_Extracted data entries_
★ ★ ★ ★ ★

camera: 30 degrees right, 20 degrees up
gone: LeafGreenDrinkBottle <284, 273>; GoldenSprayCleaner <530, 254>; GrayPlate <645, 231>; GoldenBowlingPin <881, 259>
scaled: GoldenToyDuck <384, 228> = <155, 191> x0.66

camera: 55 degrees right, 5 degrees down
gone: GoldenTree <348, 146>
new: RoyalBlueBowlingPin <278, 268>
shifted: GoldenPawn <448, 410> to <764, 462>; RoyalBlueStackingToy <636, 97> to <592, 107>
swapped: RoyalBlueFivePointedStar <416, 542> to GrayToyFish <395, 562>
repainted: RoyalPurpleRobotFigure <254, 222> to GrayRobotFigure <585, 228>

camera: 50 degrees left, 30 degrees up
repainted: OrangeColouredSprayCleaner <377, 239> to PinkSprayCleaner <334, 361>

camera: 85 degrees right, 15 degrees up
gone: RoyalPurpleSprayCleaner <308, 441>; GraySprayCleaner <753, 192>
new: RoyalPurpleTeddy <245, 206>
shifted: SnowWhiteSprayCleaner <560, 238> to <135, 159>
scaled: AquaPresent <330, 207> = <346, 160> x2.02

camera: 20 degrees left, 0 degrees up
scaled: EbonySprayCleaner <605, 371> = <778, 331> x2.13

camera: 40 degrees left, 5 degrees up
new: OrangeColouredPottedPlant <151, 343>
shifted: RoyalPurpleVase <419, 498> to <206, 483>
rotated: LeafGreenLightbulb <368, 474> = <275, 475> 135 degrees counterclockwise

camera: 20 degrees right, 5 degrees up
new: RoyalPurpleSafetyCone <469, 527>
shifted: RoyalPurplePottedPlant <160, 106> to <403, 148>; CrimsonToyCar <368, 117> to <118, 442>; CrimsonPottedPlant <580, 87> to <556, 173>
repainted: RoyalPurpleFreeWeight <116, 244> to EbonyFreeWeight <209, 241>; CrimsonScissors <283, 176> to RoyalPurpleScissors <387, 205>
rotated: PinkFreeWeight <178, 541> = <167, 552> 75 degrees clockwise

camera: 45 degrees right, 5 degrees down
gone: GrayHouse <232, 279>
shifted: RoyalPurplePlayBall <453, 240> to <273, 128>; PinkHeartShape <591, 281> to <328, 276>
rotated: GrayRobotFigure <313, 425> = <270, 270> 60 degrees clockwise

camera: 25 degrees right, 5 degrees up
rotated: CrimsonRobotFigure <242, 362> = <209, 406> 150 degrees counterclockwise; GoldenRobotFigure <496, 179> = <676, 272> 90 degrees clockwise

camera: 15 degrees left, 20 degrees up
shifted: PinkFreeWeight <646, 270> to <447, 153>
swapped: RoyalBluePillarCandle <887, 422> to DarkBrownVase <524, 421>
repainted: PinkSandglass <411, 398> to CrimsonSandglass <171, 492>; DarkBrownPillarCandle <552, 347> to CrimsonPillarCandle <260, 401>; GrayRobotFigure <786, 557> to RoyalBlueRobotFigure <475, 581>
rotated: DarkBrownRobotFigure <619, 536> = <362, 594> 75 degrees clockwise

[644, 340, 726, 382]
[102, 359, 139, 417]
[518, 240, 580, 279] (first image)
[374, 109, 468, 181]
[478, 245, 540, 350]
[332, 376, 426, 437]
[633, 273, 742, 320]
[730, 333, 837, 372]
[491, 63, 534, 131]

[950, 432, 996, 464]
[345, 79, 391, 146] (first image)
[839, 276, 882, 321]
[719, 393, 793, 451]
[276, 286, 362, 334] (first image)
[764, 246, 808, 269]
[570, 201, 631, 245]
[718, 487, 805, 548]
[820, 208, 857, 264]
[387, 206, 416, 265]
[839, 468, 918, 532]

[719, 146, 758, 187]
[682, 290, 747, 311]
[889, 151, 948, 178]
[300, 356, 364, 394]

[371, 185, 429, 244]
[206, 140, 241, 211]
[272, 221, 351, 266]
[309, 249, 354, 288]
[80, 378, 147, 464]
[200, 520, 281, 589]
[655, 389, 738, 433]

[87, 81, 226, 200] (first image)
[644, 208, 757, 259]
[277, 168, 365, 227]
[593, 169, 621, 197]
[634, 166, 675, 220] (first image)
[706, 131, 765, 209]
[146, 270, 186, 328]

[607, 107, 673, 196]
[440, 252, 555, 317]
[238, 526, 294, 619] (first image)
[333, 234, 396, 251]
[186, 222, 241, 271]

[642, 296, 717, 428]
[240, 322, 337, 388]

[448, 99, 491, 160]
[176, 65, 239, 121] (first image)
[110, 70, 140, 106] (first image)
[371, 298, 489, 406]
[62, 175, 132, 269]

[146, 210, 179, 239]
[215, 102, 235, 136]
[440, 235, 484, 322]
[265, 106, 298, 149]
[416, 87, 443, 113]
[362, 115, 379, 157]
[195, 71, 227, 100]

★ ★ ★ ★ ★

_Problem to work on_
Set the records down again in full, exactly as they read.

_Output for this exercise_
camera: 30 degrees right, 20 degrees up
gone: LeafGreenDrinkBottle <284, 273>; GoldenSprayCleaner <530, 254>; GrayPlate <645, 231>; GoldenBowlingPin <881, 259>
scaled: GoldenToyDuck <384, 228> = <155, 191> x0.66

camera: 55 degrees right, 5 degrees down
gone: GoldenTree <348, 146>
new: RoyalBlueBowlingPin <278, 268>
shifted: GoldenPawn <448, 410> to <764, 462>; RoyalBlueStackingToy <636, 97> to <592, 107>
swapped: RoyalBlueFivePointedStar <416, 542> to GrayToyFish <395, 562>
repainted: RoyalPurpleRobotFigure <254, 222> to GrayRobotFigure <585, 228>

camera: 50 degrees left, 30 degrees up
repainted: OrangeColouredSprayCleaner <377, 239> to PinkSprayCleaner <334, 361>

camera: 85 degrees right, 15 degrees up
gone: RoyalPurpleSprayCleaner <308, 441>; GraySprayCleaner <753, 192>
new: RoyalPurpleTeddy <245, 206>
shifted: SnowWhiteSprayCleaner <560, 238> to <135, 159>
scaled: AquaPresent <330, 207> = <346, 160> x2.02

camera: 20 degrees left, 0 degrees up
scaled: EbonySprayCleaner <605, 371> = <778, 331> x2.13

camera: 40 degrees left, 5 degrees up
new: OrangeColouredPottedPlant <151, 343>
shifted: RoyalPurpleVase <419, 498> to <206, 483>
rotated: LeafGreenLightbulb <368, 474> = <275, 475> 135 degrees counterclockwise

camera: 20 degrees right, 5 degrees up
new: RoyalPurpleSafetyCone <469, 527>
shifted: RoyalPurplePottedPlant <160, 106> to <403, 148>; CrimsonToyCar <368, 117> to <118, 442>; CrimsonPottedPlant <580, 87> to <556, 173>
repainted: RoyalPurpleFreeWeight <116, 244> to EbonyFreeWeight <209, 241>; CrimsonScissors <283, 176> to RoyalPurpleScissors <387, 205>
rotated: PinkFreeWeight <178, 541> = <167, 552> 75 degrees clockwise

camera: 45 degrees right, 5 degrees down
gone: GrayHouse <232, 279>
shifted: RoyalPurplePlayBall <453, 240> to <273, 128>; PinkHeartShape <591, 281> to <328, 276>
rotated: GrayRobotFigure <313, 425> = <270, 270> 60 degrees clockwise

camera: 25 degrees right, 5 degrees up
rotated: CrimsonRobotFigure <242, 362> = <209, 406> 150 degrees counterclockwise; GoldenRobotFigure <496, 179> = <676, 272> 90 degrees clockwise

camera: 15 degrees left, 20 degrees up
shifted: PinkFreeWeight <646, 270> to <447, 153>
swapped: RoyalBluePillarCandle <887, 422> to DarkBrownVase <524, 421>
repainted: PinkSandglass <411, 398> to CrimsonSandglass <171, 492>; DarkBrownPillarCandle <552, 347> to CrimsonPillarCandle <260, 401>; GrayRobotFigure <786, 557> to RoyalBlueRobotFigure <475, 581>
rotated: DarkBrownRobotFigure <619, 536> = <362, 594> 75 degrees clockwise

[644, 340, 726, 382]
[102, 359, 139, 417]
[518, 240, 580, 279] (first image)
[374, 109, 468, 181]
[478, 245, 540, 350]
[332, 376, 426, 437]
[633, 273, 742, 320]
[730, 333, 837, 372]
[491, 63, 534, 131]

[950, 432, 996, 464]
[345, 79, 391, 146] (first image)
[839, 276, 882, 321]
[719, 393, 793, 451]
[276, 286, 362, 334] (first image)
[764, 246, 808, 269]
[570, 201, 631, 245]
[718, 487, 805, 548]
[820, 208, 857, 264]
[387, 206, 416, 265]
[839, 468, 918, 532]

[719, 146, 758, 187]
[682, 290, 747, 311]
[889, 151, 948, 178]
[300, 356, 364, 394]

[371, 185, 429, 244]
[206, 140, 241, 211]
[272, 221, 351, 266]
[309, 249, 354, 288]
[80, 378, 147, 464]
[200, 520, 281, 589]
[655, 389, 738, 433]

[87, 81, 226, 200] (first image)
[644, 208, 757, 259]
[277, 168, 365, 227]
[593, 169, 621, 197]
[634, 166, 675, 220] (first image)
[706, 131, 765, 209]
[146, 270, 186, 328]

[607, 107, 673, 196]
[440, 252, 555, 317]
[238, 526, 294, 619] (first image)
[333, 234, 396, 251]
[186, 222, 241, 271]

[642, 296, 717, 428]
[240, 322, 337, 388]

[448, 99, 491, 160]
[176, 65, 239, 121] (first image)
[110, 70, 140, 106] (first image)
[371, 298, 489, 406]
[62, 175, 132, 269]

[146, 210, 179, 239]
[215, 102, 235, 136]
[440, 235, 484, 322]
[265, 106, 298, 149]
[416, 87, 443, 113]
[362, 115, 379, 157]
[195, 71, 227, 100]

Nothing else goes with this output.